Records drawn from a dataset
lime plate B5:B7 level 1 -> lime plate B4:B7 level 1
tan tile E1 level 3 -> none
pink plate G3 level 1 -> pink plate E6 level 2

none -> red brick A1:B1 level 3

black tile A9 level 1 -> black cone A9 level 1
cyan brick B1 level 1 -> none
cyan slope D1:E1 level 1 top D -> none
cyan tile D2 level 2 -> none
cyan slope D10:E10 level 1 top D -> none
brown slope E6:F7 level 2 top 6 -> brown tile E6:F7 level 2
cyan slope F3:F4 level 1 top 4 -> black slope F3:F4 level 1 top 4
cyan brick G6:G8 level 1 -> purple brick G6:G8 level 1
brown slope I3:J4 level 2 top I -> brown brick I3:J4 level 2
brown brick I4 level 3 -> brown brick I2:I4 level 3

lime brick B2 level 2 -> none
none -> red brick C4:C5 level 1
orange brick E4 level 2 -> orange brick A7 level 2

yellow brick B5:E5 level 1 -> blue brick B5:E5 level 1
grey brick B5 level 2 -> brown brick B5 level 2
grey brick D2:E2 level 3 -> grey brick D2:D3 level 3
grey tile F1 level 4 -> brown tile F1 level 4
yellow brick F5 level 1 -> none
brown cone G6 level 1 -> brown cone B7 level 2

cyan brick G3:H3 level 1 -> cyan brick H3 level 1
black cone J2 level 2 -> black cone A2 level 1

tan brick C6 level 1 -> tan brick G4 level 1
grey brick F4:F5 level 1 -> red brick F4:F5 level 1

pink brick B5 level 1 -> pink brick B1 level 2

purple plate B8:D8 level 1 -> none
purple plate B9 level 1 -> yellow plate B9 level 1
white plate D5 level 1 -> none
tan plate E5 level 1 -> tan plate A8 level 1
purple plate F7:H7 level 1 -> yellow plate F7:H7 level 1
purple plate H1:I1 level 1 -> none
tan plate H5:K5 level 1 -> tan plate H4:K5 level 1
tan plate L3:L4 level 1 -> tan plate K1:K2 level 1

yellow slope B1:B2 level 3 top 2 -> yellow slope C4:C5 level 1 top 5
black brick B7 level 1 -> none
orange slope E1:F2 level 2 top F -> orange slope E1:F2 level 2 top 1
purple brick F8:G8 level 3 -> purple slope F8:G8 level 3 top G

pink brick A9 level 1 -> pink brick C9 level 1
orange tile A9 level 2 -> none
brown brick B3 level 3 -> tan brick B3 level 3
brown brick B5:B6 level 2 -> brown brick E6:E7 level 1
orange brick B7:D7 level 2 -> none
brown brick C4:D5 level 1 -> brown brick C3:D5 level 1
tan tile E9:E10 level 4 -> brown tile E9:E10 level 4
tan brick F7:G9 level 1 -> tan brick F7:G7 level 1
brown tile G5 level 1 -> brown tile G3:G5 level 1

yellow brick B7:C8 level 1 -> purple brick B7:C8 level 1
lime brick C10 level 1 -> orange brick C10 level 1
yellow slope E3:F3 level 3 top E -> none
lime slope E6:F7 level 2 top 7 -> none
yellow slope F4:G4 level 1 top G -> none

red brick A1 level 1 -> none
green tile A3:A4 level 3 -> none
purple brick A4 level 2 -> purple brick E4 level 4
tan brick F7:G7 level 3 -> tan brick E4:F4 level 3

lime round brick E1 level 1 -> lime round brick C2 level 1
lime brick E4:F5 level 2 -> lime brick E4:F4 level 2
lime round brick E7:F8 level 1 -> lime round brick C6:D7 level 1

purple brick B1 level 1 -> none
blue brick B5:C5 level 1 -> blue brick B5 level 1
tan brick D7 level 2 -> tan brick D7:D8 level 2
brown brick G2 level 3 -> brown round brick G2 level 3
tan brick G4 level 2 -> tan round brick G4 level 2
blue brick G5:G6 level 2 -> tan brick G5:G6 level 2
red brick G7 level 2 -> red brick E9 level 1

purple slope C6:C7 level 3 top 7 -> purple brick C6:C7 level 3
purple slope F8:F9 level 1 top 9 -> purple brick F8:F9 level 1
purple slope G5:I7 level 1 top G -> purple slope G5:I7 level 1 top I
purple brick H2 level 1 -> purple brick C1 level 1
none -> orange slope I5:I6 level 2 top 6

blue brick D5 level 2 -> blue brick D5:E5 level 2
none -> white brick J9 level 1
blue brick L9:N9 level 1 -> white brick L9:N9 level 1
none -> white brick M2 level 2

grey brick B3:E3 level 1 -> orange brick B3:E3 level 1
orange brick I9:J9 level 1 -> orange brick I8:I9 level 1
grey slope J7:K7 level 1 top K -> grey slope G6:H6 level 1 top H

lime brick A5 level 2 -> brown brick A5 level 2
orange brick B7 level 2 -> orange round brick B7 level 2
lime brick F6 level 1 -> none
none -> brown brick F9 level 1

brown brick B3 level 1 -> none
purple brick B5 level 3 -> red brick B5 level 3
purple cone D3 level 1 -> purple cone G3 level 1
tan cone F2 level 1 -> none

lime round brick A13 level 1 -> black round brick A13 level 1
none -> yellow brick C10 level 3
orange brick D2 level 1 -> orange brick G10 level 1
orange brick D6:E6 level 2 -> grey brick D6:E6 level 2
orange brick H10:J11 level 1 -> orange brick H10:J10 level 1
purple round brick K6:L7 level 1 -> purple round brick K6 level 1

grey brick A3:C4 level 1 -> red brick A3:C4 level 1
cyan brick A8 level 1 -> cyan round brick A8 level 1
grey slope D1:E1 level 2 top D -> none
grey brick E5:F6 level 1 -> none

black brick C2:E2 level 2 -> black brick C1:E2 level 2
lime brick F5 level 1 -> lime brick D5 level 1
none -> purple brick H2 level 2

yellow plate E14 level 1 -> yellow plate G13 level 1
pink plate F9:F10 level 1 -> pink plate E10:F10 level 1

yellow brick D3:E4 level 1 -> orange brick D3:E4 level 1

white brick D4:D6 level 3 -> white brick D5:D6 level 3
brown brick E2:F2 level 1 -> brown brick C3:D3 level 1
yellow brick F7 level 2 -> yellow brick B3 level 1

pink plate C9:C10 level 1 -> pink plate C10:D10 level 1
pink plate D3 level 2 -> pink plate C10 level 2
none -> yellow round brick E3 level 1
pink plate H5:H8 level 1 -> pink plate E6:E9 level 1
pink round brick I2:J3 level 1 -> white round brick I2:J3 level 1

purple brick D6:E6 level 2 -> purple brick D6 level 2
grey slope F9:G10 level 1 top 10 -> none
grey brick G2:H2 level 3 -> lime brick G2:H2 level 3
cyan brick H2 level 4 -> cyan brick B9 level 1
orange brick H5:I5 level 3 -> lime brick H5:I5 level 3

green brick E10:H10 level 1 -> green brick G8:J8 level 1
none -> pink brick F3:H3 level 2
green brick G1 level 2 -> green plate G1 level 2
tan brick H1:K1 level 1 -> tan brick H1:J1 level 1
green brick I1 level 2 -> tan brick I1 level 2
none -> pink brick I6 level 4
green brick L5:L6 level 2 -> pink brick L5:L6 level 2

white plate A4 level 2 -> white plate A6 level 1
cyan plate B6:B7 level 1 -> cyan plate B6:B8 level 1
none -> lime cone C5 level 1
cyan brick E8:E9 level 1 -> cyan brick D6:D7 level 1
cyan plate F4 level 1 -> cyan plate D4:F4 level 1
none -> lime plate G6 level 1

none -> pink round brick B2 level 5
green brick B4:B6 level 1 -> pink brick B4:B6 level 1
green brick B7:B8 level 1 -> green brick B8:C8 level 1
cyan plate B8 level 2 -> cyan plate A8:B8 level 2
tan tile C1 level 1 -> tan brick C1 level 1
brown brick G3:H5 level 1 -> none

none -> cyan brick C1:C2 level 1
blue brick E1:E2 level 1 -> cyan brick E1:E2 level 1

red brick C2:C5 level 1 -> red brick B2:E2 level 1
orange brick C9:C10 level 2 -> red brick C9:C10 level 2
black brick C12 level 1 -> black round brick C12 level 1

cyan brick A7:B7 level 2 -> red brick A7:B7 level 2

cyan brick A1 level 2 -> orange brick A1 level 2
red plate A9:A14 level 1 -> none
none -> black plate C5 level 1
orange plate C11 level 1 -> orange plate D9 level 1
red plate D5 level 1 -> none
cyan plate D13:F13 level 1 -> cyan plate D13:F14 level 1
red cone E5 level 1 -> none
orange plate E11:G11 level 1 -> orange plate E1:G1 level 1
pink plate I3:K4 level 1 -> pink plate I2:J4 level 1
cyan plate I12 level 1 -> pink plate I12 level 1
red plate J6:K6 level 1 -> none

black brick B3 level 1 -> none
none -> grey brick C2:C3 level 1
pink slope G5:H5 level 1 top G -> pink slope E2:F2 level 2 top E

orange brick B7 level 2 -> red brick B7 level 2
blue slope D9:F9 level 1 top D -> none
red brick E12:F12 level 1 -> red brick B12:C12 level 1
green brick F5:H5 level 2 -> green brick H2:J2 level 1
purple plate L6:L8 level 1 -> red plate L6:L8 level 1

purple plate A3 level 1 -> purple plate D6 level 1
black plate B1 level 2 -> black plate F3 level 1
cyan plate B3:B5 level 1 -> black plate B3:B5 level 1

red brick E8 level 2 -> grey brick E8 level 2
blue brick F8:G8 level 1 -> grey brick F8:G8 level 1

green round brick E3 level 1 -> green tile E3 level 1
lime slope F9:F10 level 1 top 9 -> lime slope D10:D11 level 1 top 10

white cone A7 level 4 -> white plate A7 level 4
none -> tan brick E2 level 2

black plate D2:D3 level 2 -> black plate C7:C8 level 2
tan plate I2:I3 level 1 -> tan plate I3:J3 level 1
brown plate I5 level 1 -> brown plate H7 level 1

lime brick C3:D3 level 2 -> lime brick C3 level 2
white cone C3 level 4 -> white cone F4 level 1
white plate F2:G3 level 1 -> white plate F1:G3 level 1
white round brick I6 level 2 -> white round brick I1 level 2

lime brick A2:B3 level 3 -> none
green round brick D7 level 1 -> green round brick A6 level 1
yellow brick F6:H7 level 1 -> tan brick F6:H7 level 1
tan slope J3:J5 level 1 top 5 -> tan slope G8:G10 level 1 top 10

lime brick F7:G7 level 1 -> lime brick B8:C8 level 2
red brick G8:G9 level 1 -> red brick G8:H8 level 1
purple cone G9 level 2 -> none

DESCRIPTION OF THE TASK: Having found the line with "yellow brick F6:H7", transcribe it and each line after it to the end of the entries, with no other lines.

WRITTEN ANSWER:
yellow brick F6:H7 level 1 -> tan brick F6:H7 level 1
tan slope J3:J5 level 1 top 5 -> tan slope G8:G10 level 1 top 10

lime brick F7:G7 level 1 -> lime brick B8:C8 level 2
red brick G8:G9 level 1 -> red brick G8:H8 level 1
purple cone G9 level 2 -> none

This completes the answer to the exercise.